* Material for this exercise *
________________________

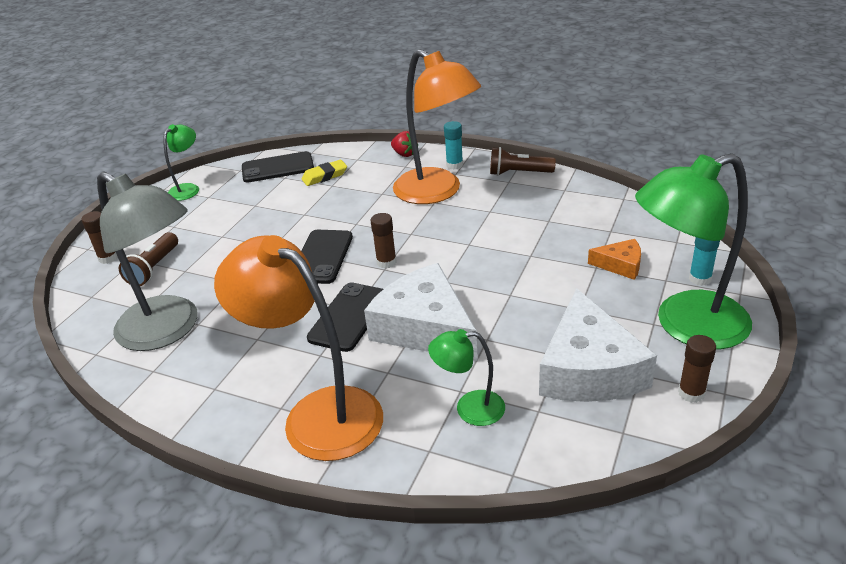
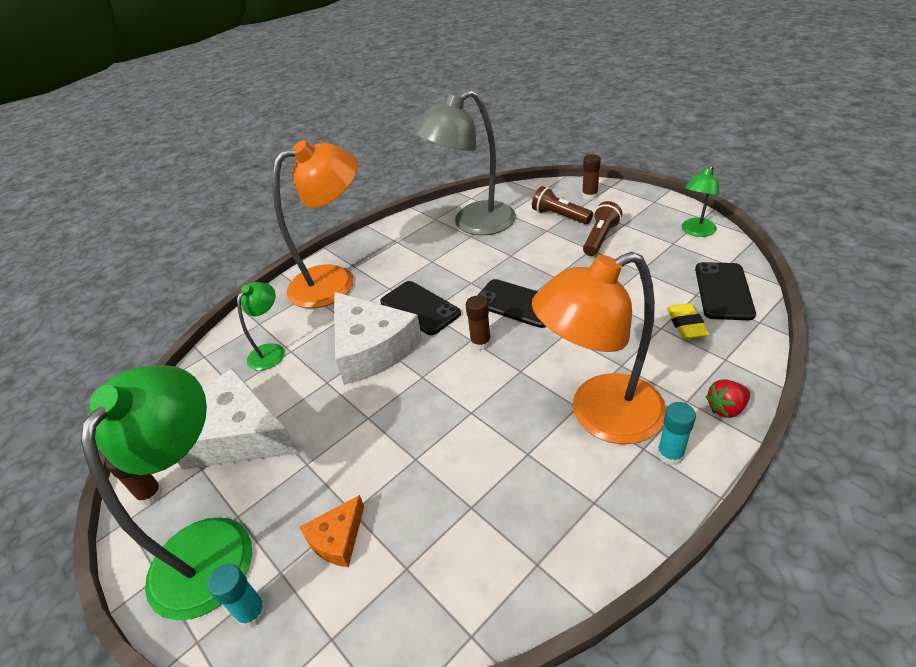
camera: 115 degrees right, 5 degrees up
(188, 189) = (696, 231): green lamp -> green lamp turned 75 degrees clockwise
(425, 328) = (371, 348): white cheese -> white cheese turned 75 degrees clockwise
(518, 173) = (613, 524): brown flashlight -> brown flashlight (600, 238)

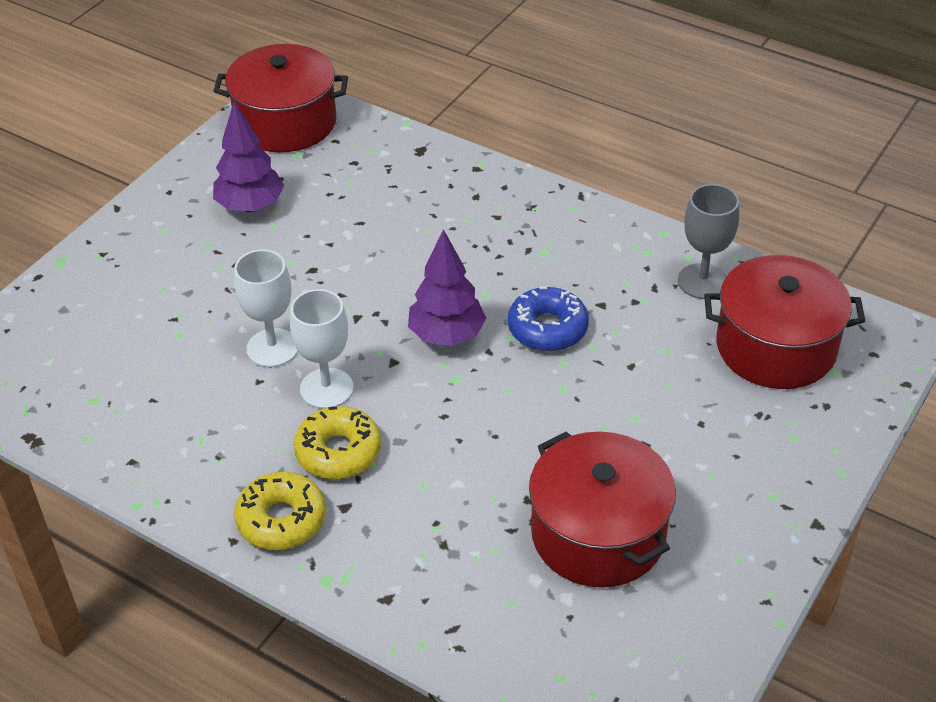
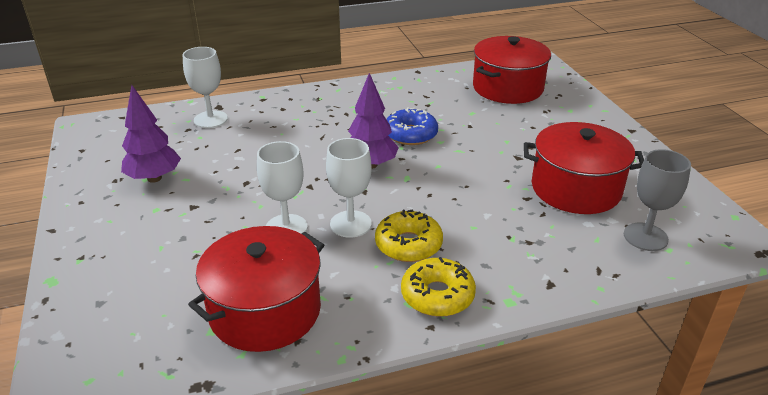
camera: 50 degrees left, 10 degrees down
(286, 122) = (111, 134): red pot -> red pot (265, 311)
(390, 163) = (210, 119): none -> white goblet
(702, 281) = (440, 84): grey goblet -> grey goblet (645, 237)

________________________

* Exercise *
Repeat each line of the material exactly, please, and skip every picture.

* Written reply *
camera: 115 degrees right, 5 degrees up
(188, 189) = (696, 231): green lamp -> green lamp turned 75 degrees clockwise
(425, 328) = (371, 348): white cheese -> white cheese turned 75 degrees clockwise
(518, 173) = (613, 524): brown flashlight -> brown flashlight (600, 238)

camera: 50 degrees left, 10 degrees down
(286, 122) = (111, 134): red pot -> red pot (265, 311)
(390, 163) = (210, 119): none -> white goblet
(702, 281) = (440, 84): grey goblet -> grey goblet (645, 237)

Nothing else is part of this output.